* **WHAT YOU NEED TO DO**
Would you please copy exactly the line with "none -> pink 2x2 brick [278,240,381,349]" and all lines that follow it in the data below, through the last one?

Scene change data:
**********
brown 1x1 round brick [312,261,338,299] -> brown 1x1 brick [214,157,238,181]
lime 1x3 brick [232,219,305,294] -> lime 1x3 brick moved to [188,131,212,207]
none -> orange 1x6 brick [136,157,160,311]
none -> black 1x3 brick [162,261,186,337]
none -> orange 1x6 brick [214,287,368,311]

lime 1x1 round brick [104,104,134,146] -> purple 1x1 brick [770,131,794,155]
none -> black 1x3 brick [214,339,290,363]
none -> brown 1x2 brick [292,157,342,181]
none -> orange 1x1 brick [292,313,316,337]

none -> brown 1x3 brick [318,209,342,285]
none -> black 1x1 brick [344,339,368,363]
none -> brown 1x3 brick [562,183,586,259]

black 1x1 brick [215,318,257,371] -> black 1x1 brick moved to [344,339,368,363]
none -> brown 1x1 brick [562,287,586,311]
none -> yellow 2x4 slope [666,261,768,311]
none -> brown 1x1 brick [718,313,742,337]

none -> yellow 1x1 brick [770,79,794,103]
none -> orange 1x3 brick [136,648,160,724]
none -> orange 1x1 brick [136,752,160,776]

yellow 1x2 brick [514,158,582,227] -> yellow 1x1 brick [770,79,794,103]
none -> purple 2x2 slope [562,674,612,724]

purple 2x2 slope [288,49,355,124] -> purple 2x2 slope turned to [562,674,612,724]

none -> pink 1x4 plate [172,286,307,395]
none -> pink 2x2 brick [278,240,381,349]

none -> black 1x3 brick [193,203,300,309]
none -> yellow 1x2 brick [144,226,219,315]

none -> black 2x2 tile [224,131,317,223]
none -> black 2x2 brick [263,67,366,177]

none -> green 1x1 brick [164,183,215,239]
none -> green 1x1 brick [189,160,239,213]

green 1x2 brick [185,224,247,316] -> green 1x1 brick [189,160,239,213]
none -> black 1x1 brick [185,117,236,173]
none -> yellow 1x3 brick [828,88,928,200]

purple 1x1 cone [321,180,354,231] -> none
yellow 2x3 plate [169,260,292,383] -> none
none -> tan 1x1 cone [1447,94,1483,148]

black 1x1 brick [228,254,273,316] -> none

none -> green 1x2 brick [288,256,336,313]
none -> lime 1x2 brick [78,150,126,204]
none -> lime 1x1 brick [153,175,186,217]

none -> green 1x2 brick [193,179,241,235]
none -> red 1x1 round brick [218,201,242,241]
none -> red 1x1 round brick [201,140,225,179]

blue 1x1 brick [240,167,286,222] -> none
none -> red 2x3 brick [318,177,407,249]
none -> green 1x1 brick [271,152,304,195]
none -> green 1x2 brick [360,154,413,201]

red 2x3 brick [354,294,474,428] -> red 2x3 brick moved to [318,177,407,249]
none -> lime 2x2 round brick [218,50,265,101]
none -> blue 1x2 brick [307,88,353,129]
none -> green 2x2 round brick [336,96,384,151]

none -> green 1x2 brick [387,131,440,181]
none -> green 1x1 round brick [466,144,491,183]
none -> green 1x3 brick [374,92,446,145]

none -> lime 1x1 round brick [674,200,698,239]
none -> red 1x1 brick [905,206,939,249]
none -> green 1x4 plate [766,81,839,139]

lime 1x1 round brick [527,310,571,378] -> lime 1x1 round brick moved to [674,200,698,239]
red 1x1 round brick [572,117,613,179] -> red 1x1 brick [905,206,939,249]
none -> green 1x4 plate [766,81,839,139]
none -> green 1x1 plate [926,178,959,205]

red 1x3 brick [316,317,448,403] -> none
**********
* **THE COMPLETED TASK**
none -> pink 2x2 brick [278,240,381,349]

none -> black 1x3 brick [193,203,300,309]
none -> yellow 1x2 brick [144,226,219,315]

none -> black 2x2 tile [224,131,317,223]
none -> black 2x2 brick [263,67,366,177]

none -> green 1x1 brick [164,183,215,239]
none -> green 1x1 brick [189,160,239,213]

green 1x2 brick [185,224,247,316] -> green 1x1 brick [189,160,239,213]
none -> black 1x1 brick [185,117,236,173]
none -> yellow 1x3 brick [828,88,928,200]

purple 1x1 cone [321,180,354,231] -> none
yellow 2x3 plate [169,260,292,383] -> none
none -> tan 1x1 cone [1447,94,1483,148]

black 1x1 brick [228,254,273,316] -> none

none -> green 1x2 brick [288,256,336,313]
none -> lime 1x2 brick [78,150,126,204]
none -> lime 1x1 brick [153,175,186,217]

none -> green 1x2 brick [193,179,241,235]
none -> red 1x1 round brick [218,201,242,241]
none -> red 1x1 round brick [201,140,225,179]

blue 1x1 brick [240,167,286,222] -> none
none -> red 2x3 brick [318,177,407,249]
none -> green 1x1 brick [271,152,304,195]
none -> green 1x2 brick [360,154,413,201]

red 2x3 brick [354,294,474,428] -> red 2x3 brick moved to [318,177,407,249]
none -> lime 2x2 round brick [218,50,265,101]
none -> blue 1x2 brick [307,88,353,129]
none -> green 2x2 round brick [336,96,384,151]

none -> green 1x2 brick [387,131,440,181]
none -> green 1x1 round brick [466,144,491,183]
none -> green 1x3 brick [374,92,446,145]

none -> lime 1x1 round brick [674,200,698,239]
none -> red 1x1 brick [905,206,939,249]
none -> green 1x4 plate [766,81,839,139]

lime 1x1 round brick [527,310,571,378] -> lime 1x1 round brick moved to [674,200,698,239]
red 1x1 round brick [572,117,613,179] -> red 1x1 brick [905,206,939,249]
none -> green 1x4 plate [766,81,839,139]
none -> green 1x1 plate [926,178,959,205]

red 1x3 brick [316,317,448,403] -> none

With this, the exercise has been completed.